- **Exercise aim**:
Your answer must be the lines from the one containing "turquoise hammer: 6 -> 4" through the last line of the records below, copied exactly, with the pictures left out.

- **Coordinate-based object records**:
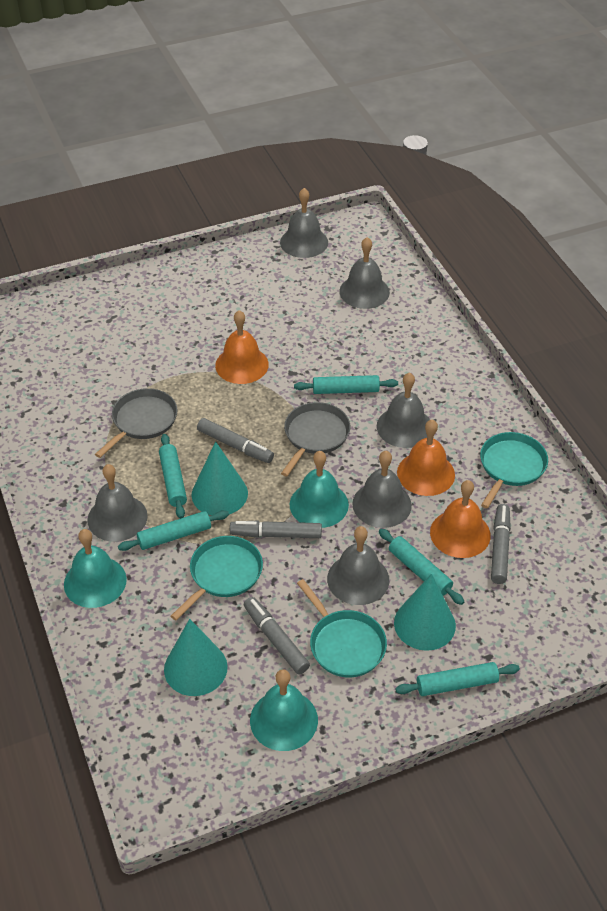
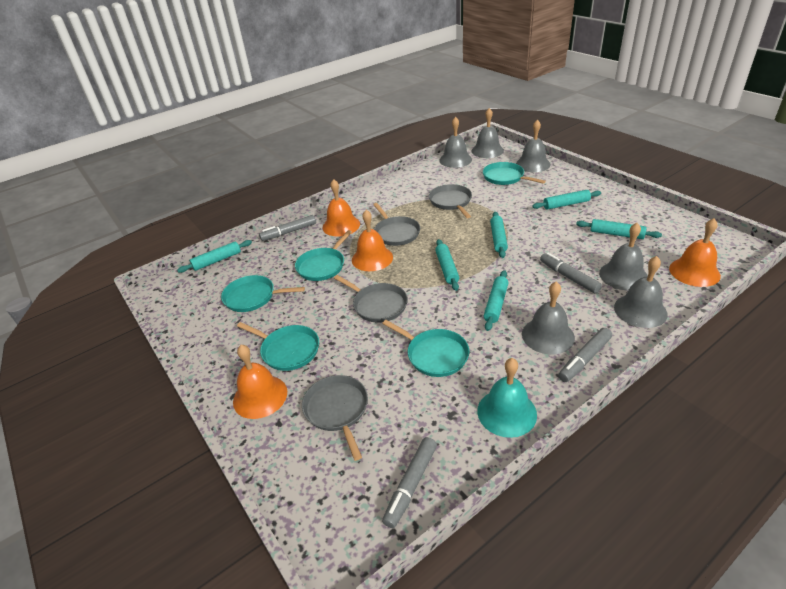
grey pan: 2 -> 4
orange bell: 3 -> 4
turquoise bell: 3 -> 1
turquoise cone: 3 -> 0
turquoise pan: 3 -> 5
turquoise rolling pin: 5 -> 6

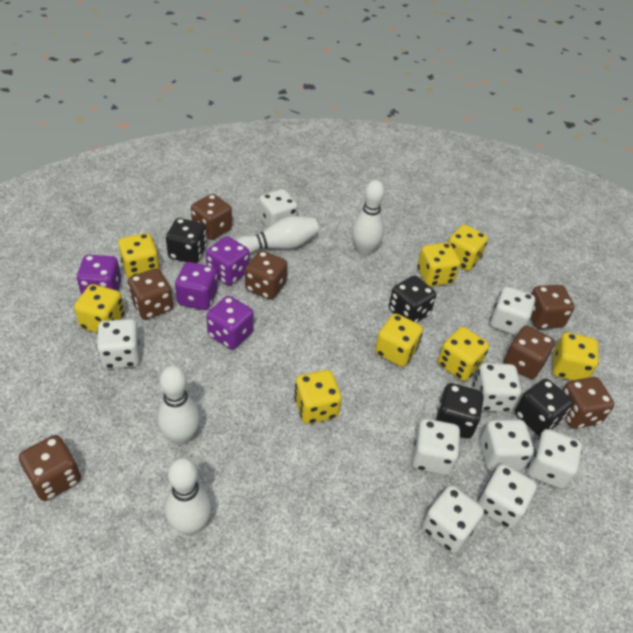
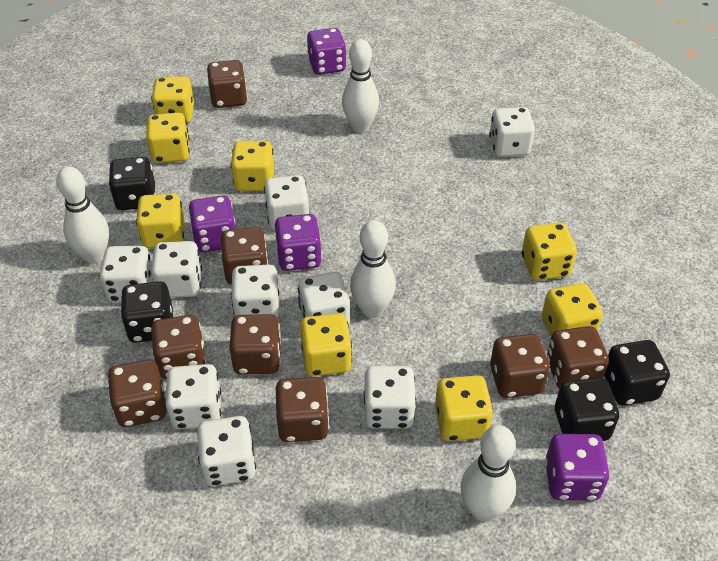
brown dice: 7 -> 8

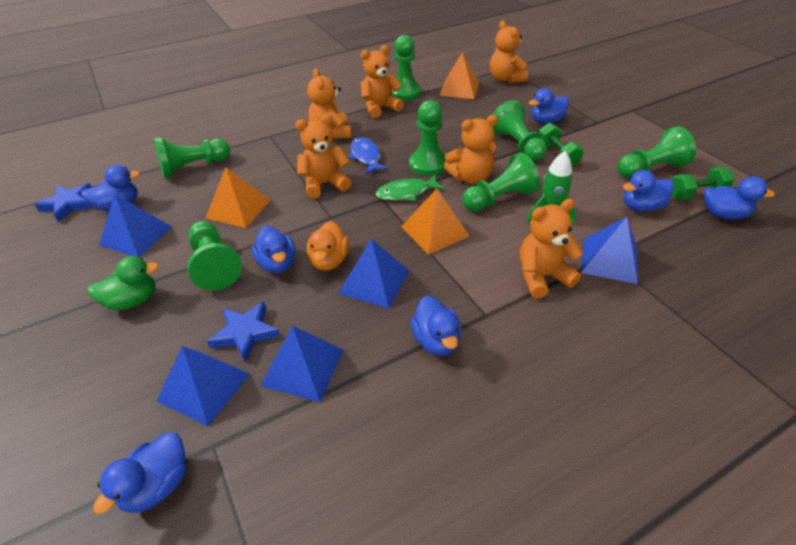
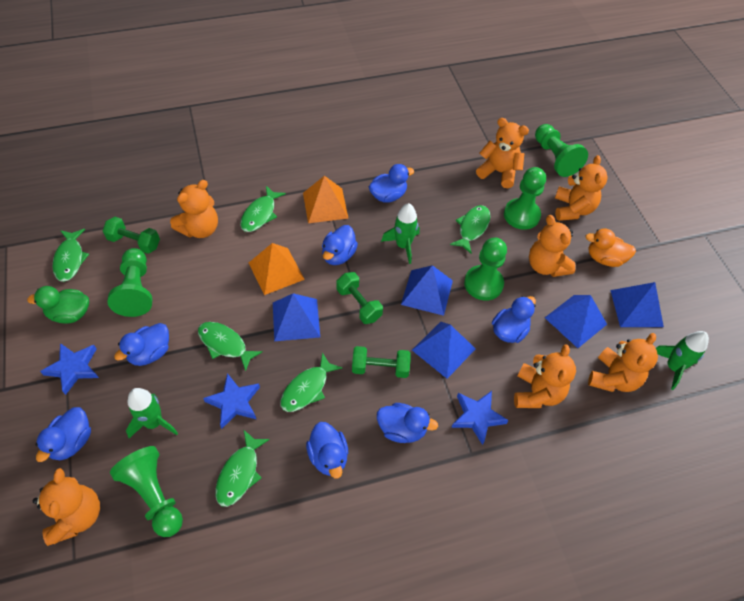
blue fish: 1 -> 0
blue star: 2 -> 3
green dumbbell: 2 -> 3
green fish: 1 -> 6
green pawn: 7 -> 5
green rocket: 1 -> 3
orange pyramid: 3 -> 2
orange teddy bear: 6 -> 7

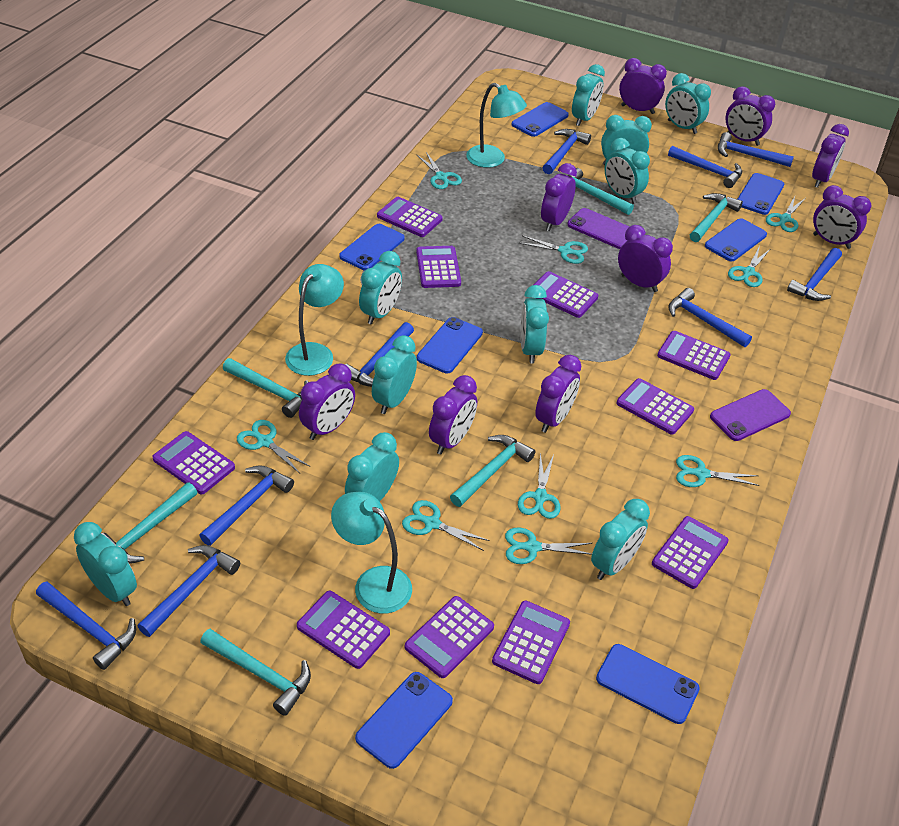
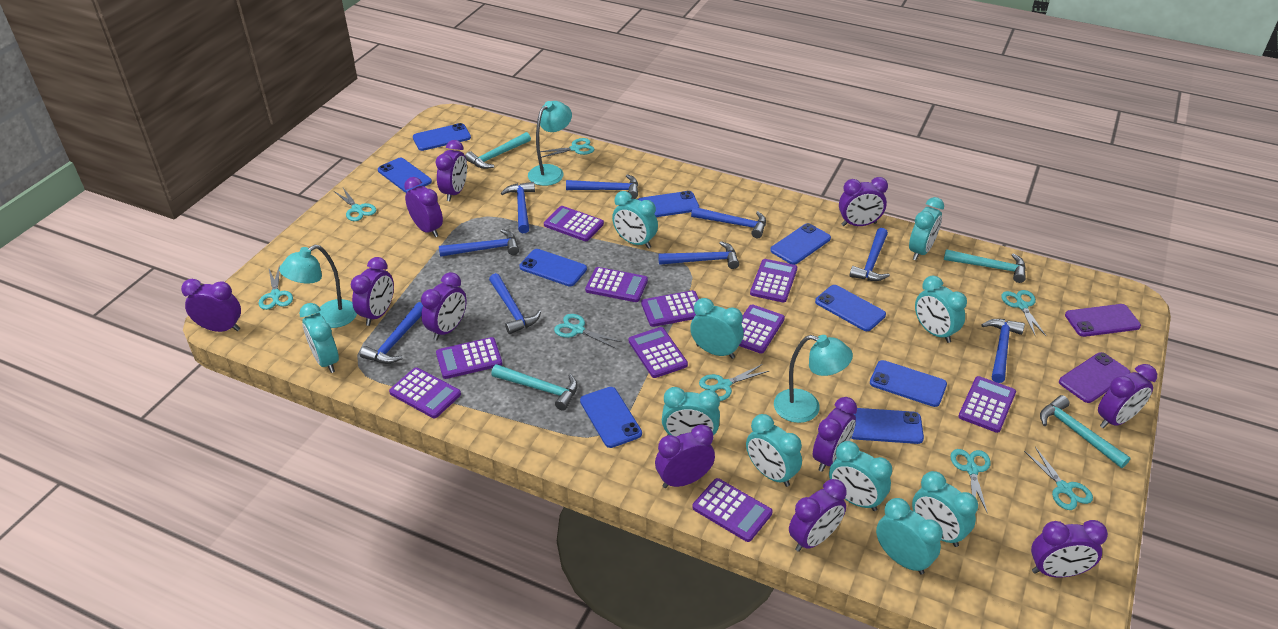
blue phone: 7 -> 9
purple clock: 9 -> 11
turquoise hammer: 6 -> 4
turquoise scissors: 9 -> 8

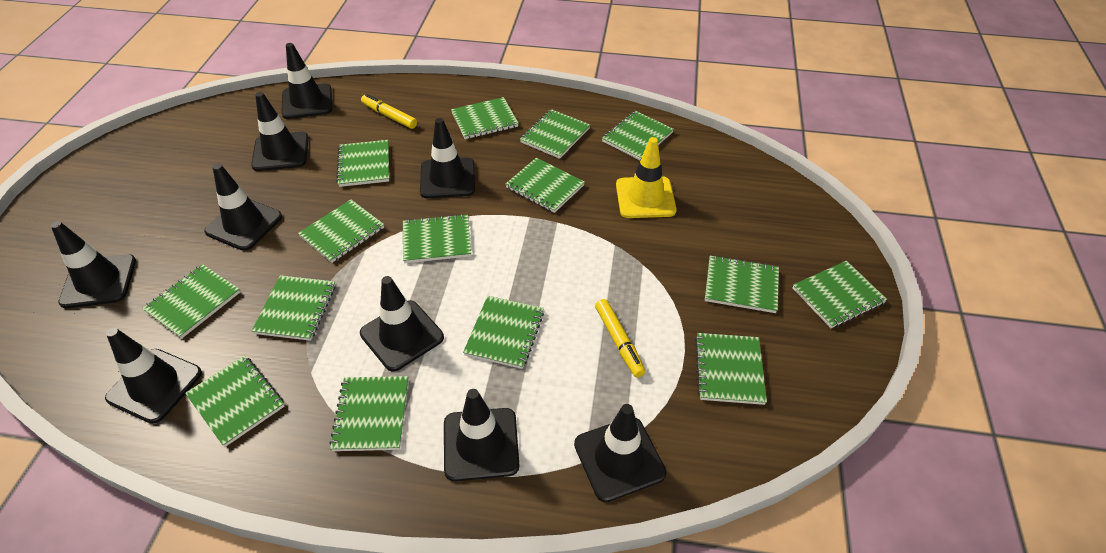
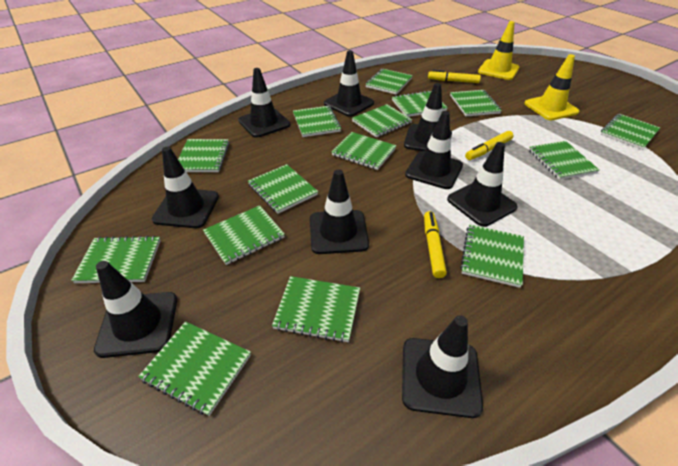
yellow marker: 2 -> 3
yellow traffic cone: 1 -> 2

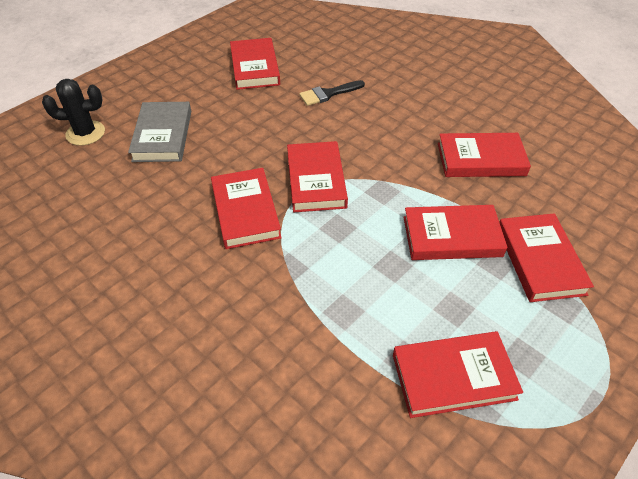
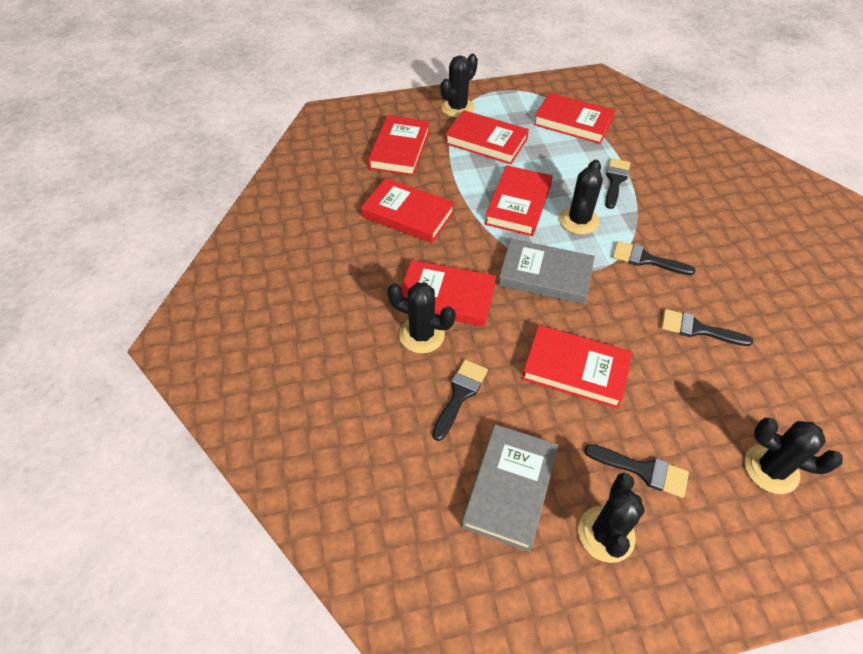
black brush: 1 -> 5
black cactus: 1 -> 5
grey book: 1 -> 2

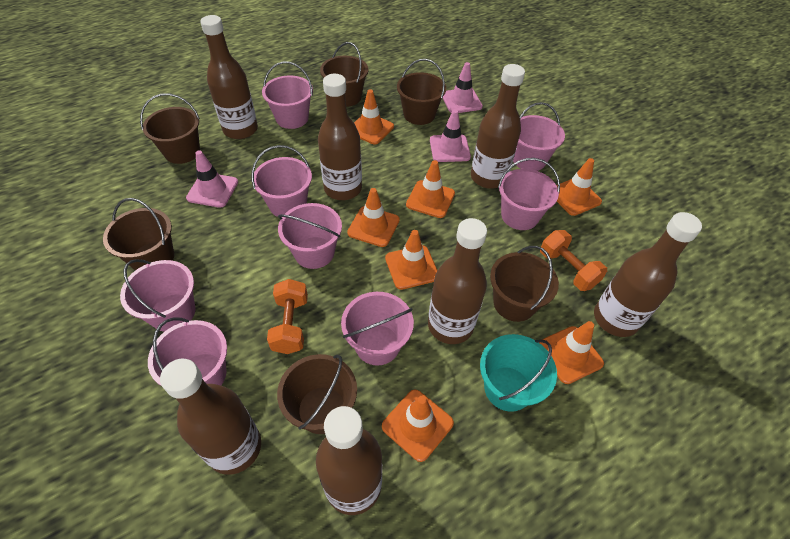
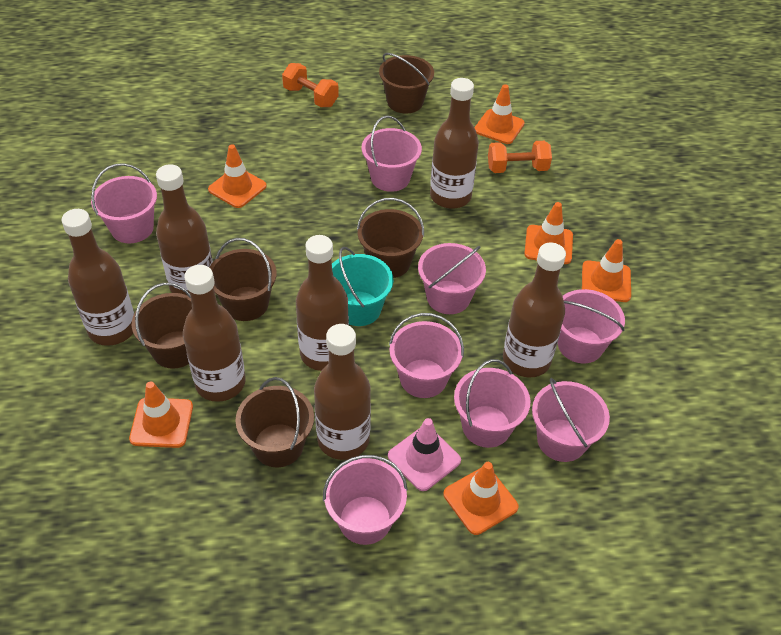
brown bucket: 6 -> 5
orange traffic cone: 7 -> 6
pink traffic cone: 3 -> 1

- **Answer to the exercise**:
turquoise hammer: 6 -> 4
turquoise scissors: 9 -> 8

yellow marker: 2 -> 3
yellow traffic cone: 1 -> 2

black brush: 1 -> 5
black cactus: 1 -> 5
grey book: 1 -> 2

brown bucket: 6 -> 5
orange traffic cone: 7 -> 6
pink traffic cone: 3 -> 1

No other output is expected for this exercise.